[TASK TO COMPLETE]: Leaving the pictures aside, transcribe only and exactly the lines from the one with "(214, 428) = (197, 492): yellow" through the end of the entries, both included.

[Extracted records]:
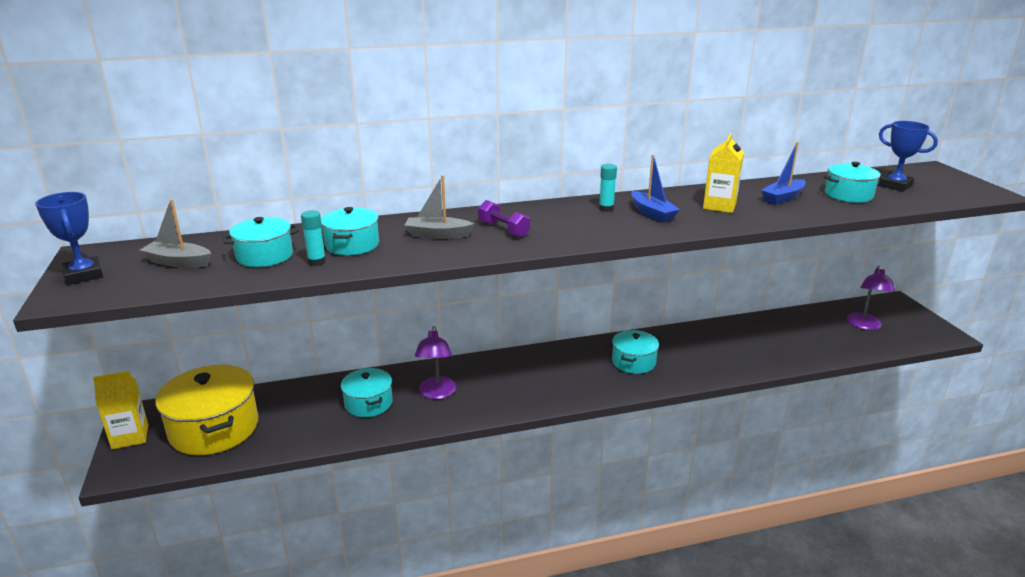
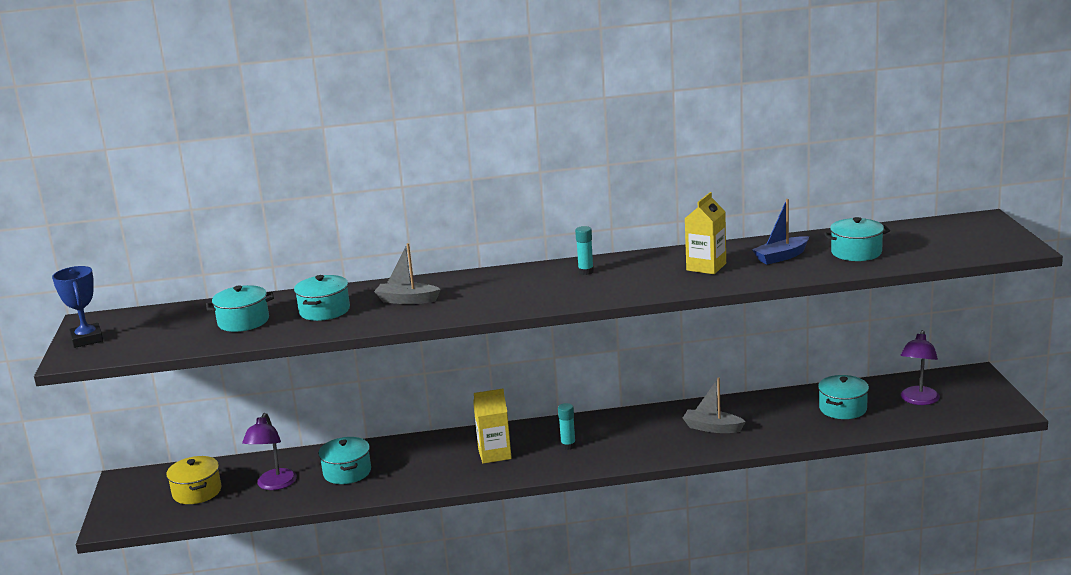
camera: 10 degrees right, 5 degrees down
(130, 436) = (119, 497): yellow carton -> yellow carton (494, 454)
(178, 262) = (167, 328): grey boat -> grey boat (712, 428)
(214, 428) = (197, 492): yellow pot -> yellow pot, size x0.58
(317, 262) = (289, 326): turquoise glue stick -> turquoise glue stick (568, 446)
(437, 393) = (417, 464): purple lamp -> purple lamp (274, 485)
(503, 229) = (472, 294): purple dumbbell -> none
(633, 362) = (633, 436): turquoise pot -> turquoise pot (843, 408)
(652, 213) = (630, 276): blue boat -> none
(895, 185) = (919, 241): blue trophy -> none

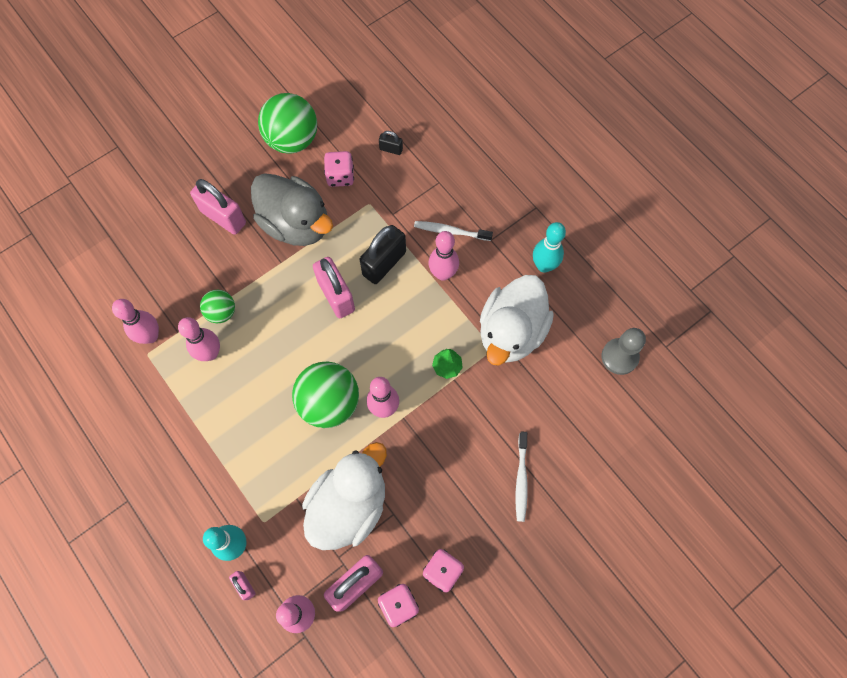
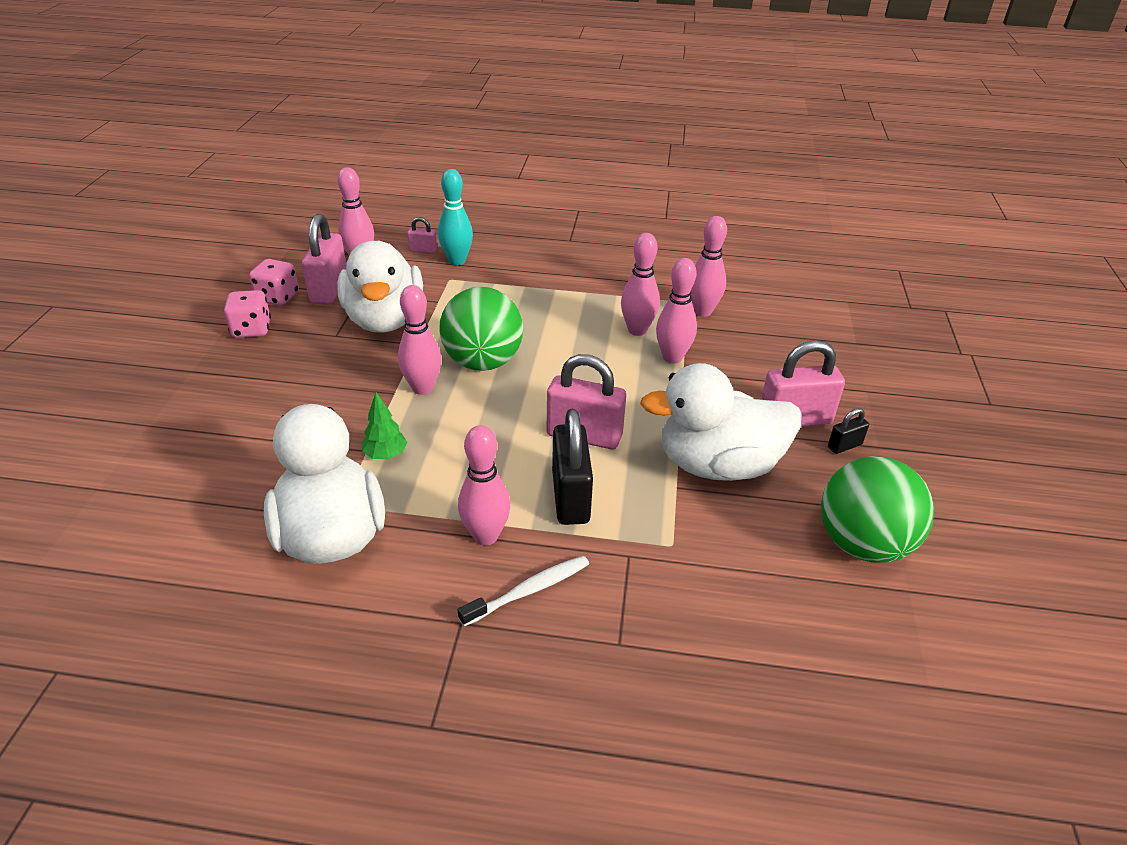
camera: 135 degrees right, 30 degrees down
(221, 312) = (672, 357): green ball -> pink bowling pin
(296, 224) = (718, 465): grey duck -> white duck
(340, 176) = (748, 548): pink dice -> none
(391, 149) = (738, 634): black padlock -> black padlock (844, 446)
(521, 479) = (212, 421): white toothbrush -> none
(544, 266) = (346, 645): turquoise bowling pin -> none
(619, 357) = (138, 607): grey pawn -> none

[SOLUTION FOR THIS PROBLEM]:
(214, 428) = (197, 492): yellow pot -> yellow pot, size x0.58
(317, 262) = (289, 326): turquoise glue stick -> turquoise glue stick (568, 446)
(437, 393) = (417, 464): purple lamp -> purple lamp (274, 485)
(503, 229) = (472, 294): purple dumbbell -> none
(633, 362) = (633, 436): turquoise pot -> turquoise pot (843, 408)
(652, 213) = (630, 276): blue boat -> none
(895, 185) = (919, 241): blue trophy -> none

camera: 135 degrees right, 30 degrees down
(221, 312) = (672, 357): green ball -> pink bowling pin
(296, 224) = (718, 465): grey duck -> white duck
(340, 176) = (748, 548): pink dice -> none
(391, 149) = (738, 634): black padlock -> black padlock (844, 446)
(521, 479) = (212, 421): white toothbrush -> none
(544, 266) = (346, 645): turquoise bowling pin -> none
(619, 357) = (138, 607): grey pawn -> none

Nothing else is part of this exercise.